Task
For this exercise, reproduce only the lines from the one holding "camera: 155 degrees right, 10 degrees up" through the final line of the data below, exactly, and omit pictures.

Entries supplied START

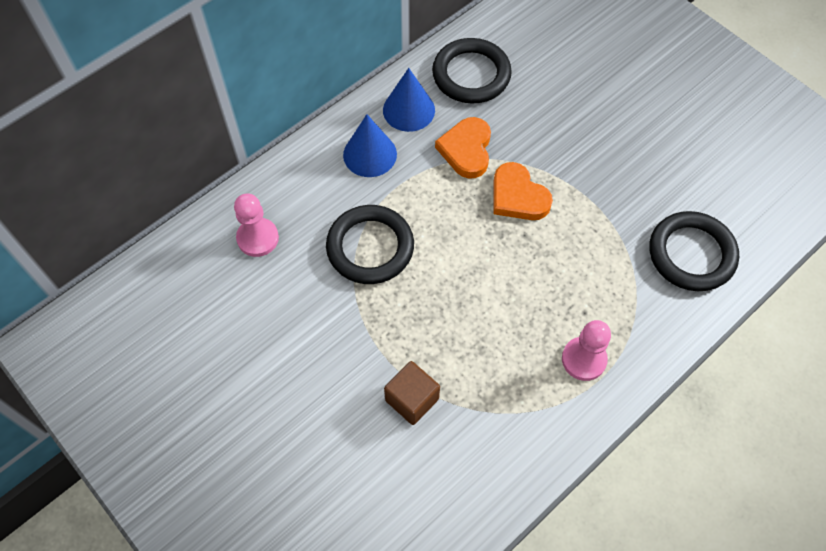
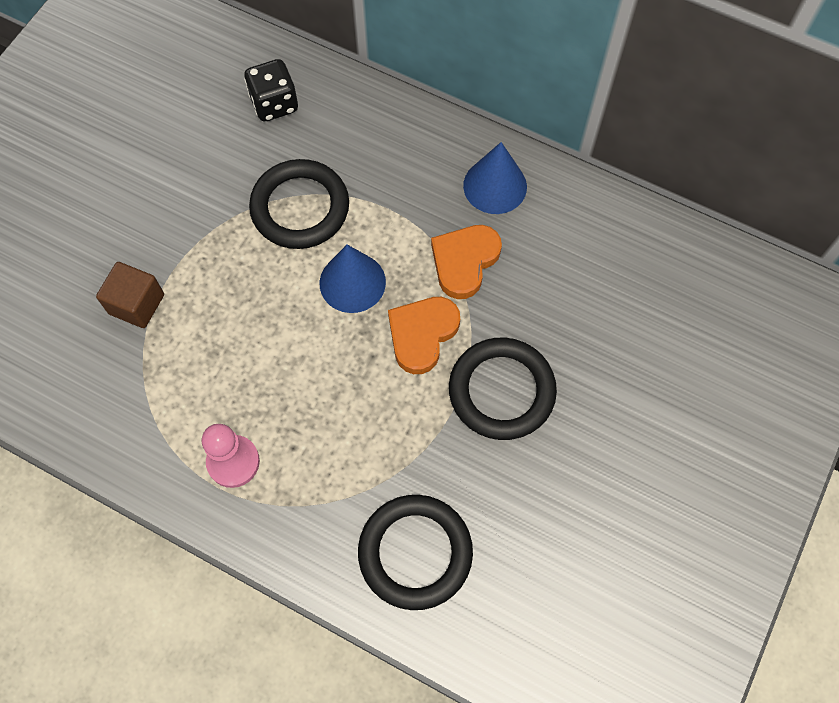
camera: 70 degrees right, 5 degrees up
(258, 238) = (274, 104): pink pawn -> black dice
(370, 154) = (418, 168): blue cone -> blue cone (352, 282)
(466, 150) = (464, 262): orange heart -> orange heart turned 45 degrees counterclockwise
(471, 74) = (576, 234): black ring -> black ring (501, 391)

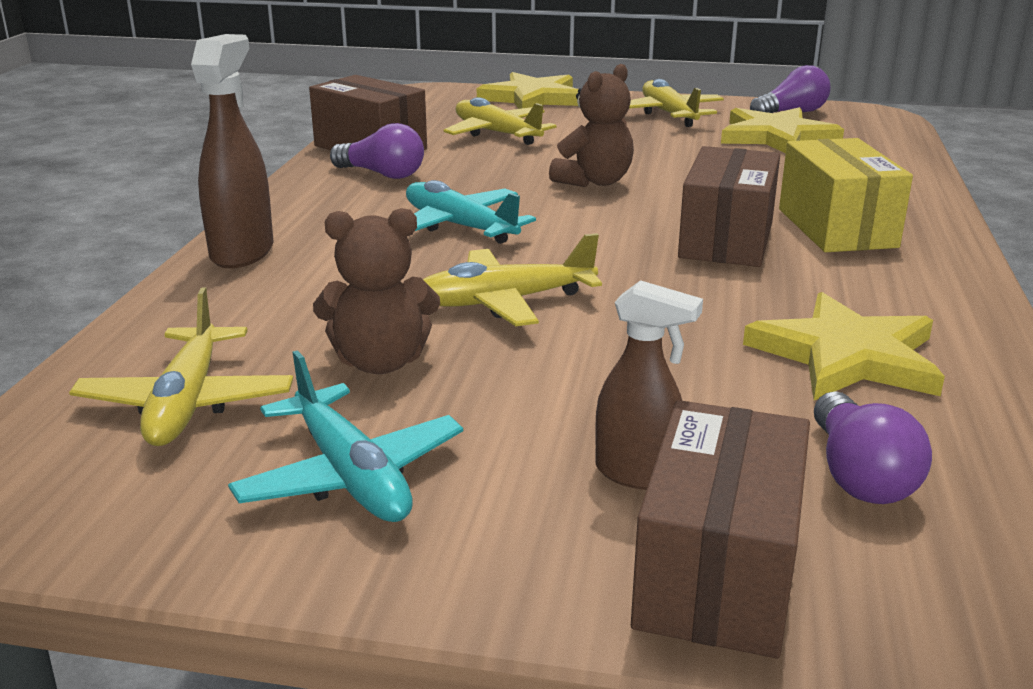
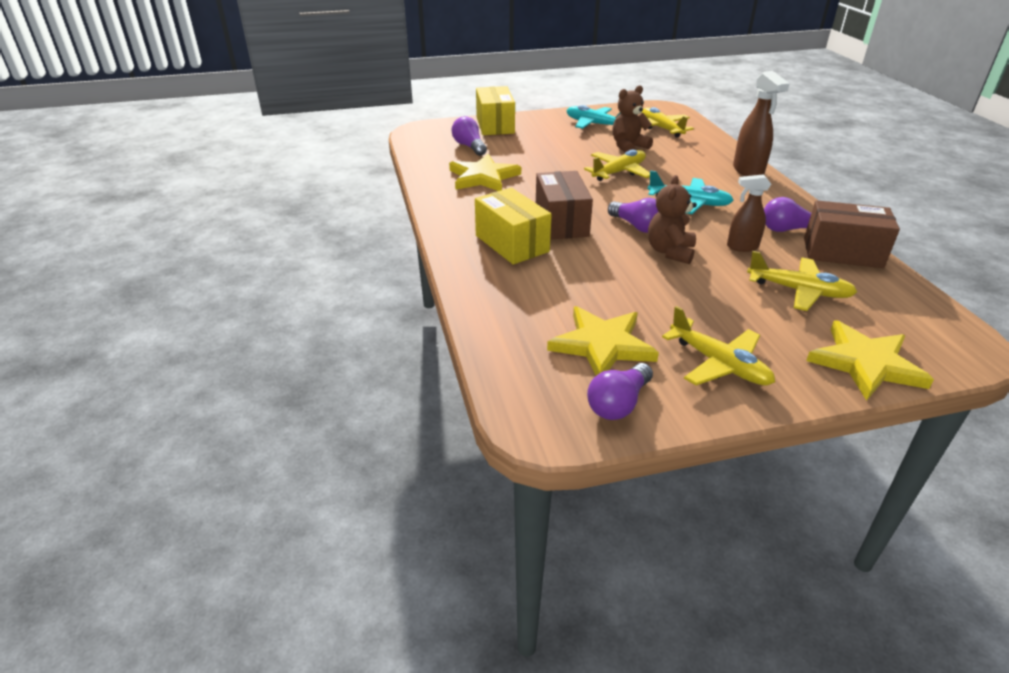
camera: 155 degrees right, 10 degrees up
(601, 213) = (637, 226): none -> purple light bulb
(637, 474) = (526, 137): brown spray bottle -> brown spray bottle (742, 247)
(718, 573) = (495, 125): brown box -> yellow box

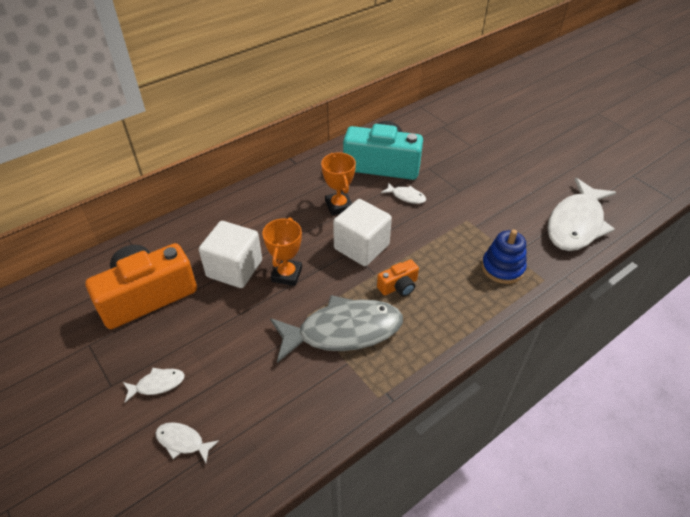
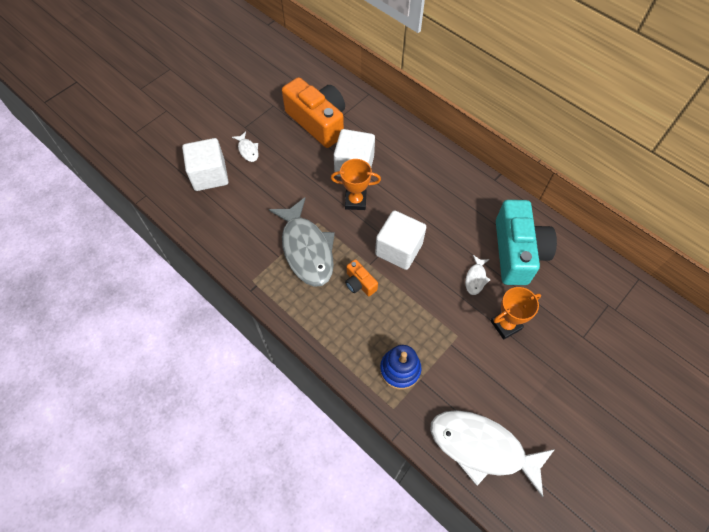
camera: 80 degrees right, 15 degrees up
(183, 442) = (209, 175): white fish -> white cube
(339, 206) = (446, 224): orange trophy -> orange trophy (506, 325)

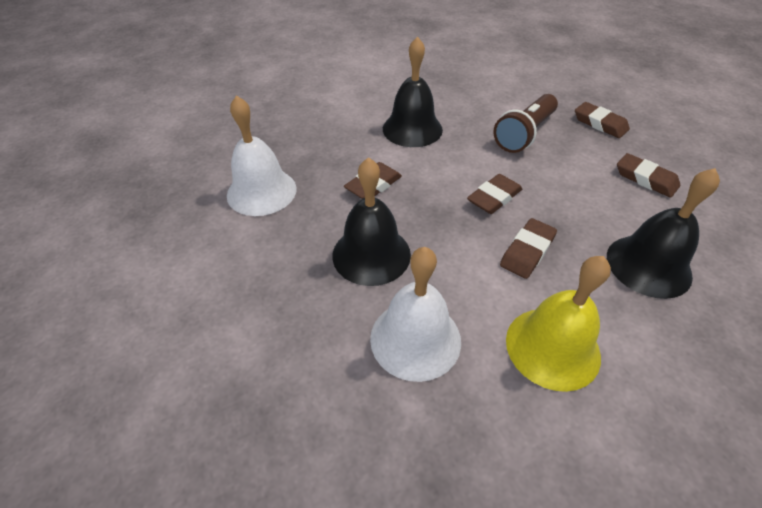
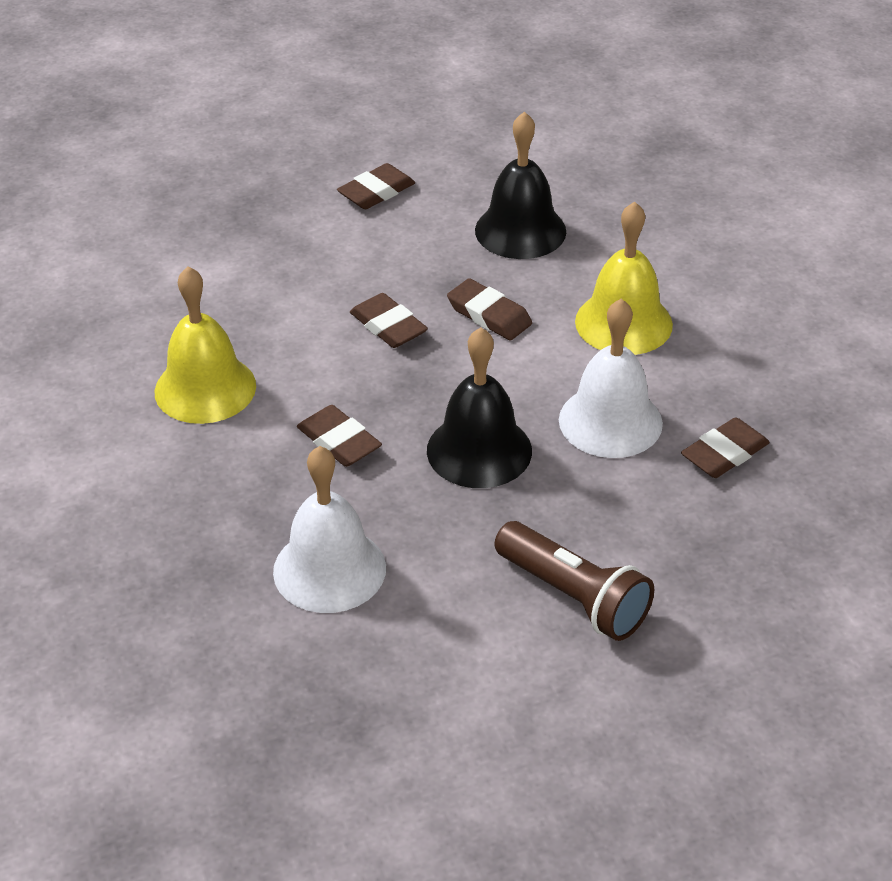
camera: 85 degrees left, 5 degrees down
(412, 129) = (205, 388): black bell -> yellow bell
(524, 134) = (253, 273): brown flashlight -> brown flashlight (574, 597)
(600, 123) = (247, 198): brown eraser -> brown eraser (724, 453)

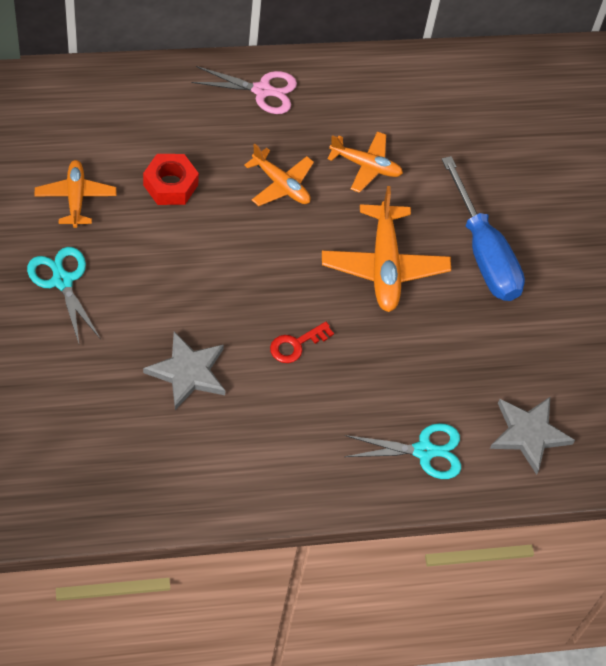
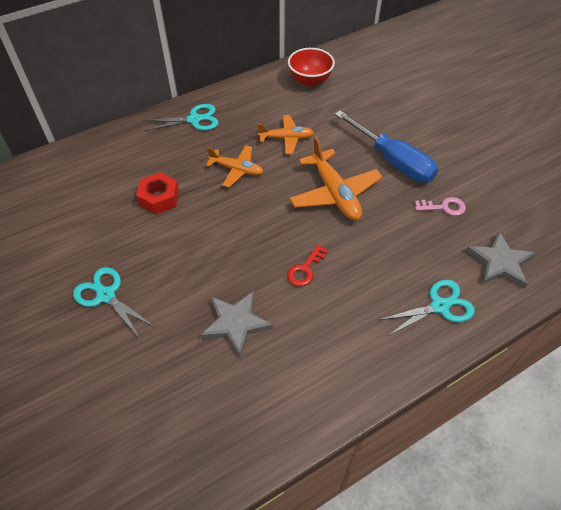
camera: 15 degrees left, 5 degrees down
(75, 198) = (92, 232): orange plane -> none
(262, 90) = (194, 119): pink scissors -> turquoise scissors
(445, 91) = (310, 81): none -> red bowl
(508, 340) = (444, 207): none -> pink key

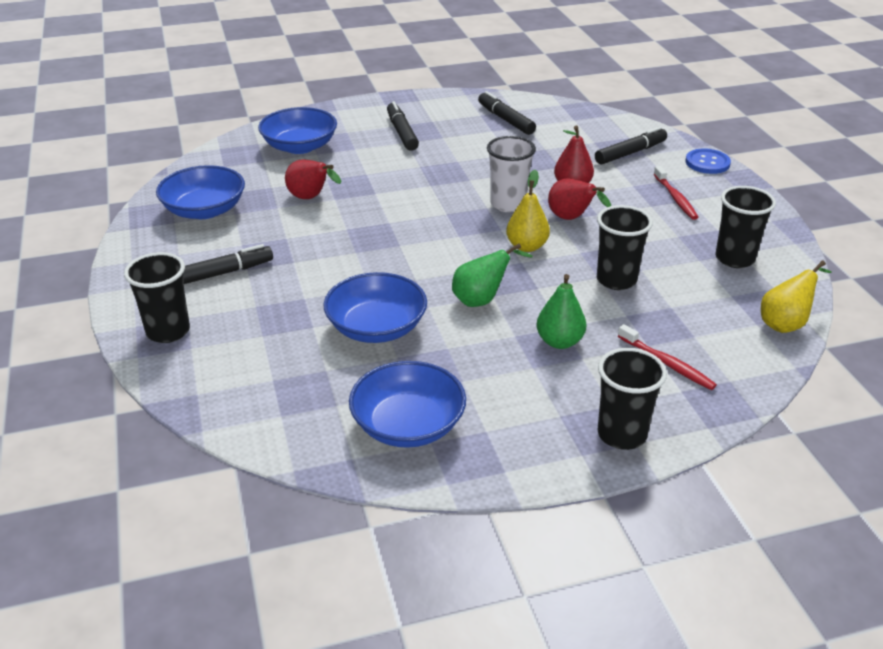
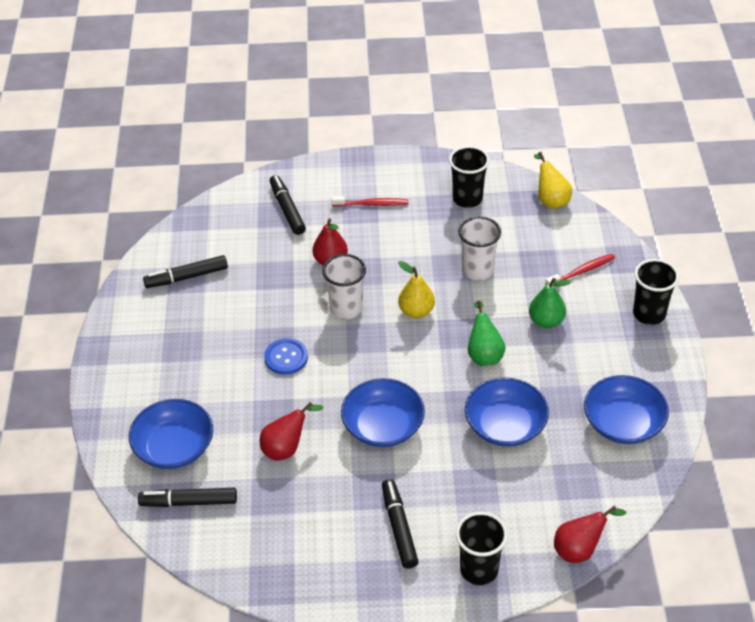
camera: 75 degrees left, 10 degrees up
(204, 210) = (279, 537): blue bowl -> blue bowl (383, 426)
(402, 132) = (179, 360): black marker -> black marker (189, 502)
(572, 219) = (383, 274): red pear -> red pear (580, 549)
(616, 280) = (477, 270): black cup -> white cup
(707, 163) = (322, 169): blue button -> blue button (286, 357)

Entries supplied END

Final answer
camera: 155 degrees right, 10 degrees up
(601, 213) = (637, 226): none -> purple light bulb
(637, 474) = (526, 137): brown spray bottle -> brown spray bottle (742, 247)
(718, 573) = (495, 125): brown box -> yellow box

camera: 80 degrees right, 15 degrees up
(183, 442) = (209, 175): white fish -> white cube
(339, 206) = (446, 224): orange trophy -> orange trophy (506, 325)

camera: 85 degrees left, 5 degrees down
(412, 129) = (205, 388): black bell -> yellow bell
(524, 134) = (253, 273): brown flashlight -> brown flashlight (574, 597)
(600, 123) = (247, 198): brown eraser -> brown eraser (724, 453)

camera: 15 degrees left, 5 degrees down
(75, 198) = (92, 232): orange plane -> none
(262, 90) = (194, 119): pink scissors -> turquoise scissors
(445, 91) = (310, 81): none -> red bowl
(508, 340) = (444, 207): none -> pink key

camera: 75 degrees left, 10 degrees up
(204, 210) = (279, 537): blue bowl -> blue bowl (383, 426)
(402, 132) = (179, 360): black marker -> black marker (189, 502)
(572, 219) = (383, 274): red pear -> red pear (580, 549)
(616, 280) = (477, 270): black cup -> white cup
(707, 163) = (322, 169): blue button -> blue button (286, 357)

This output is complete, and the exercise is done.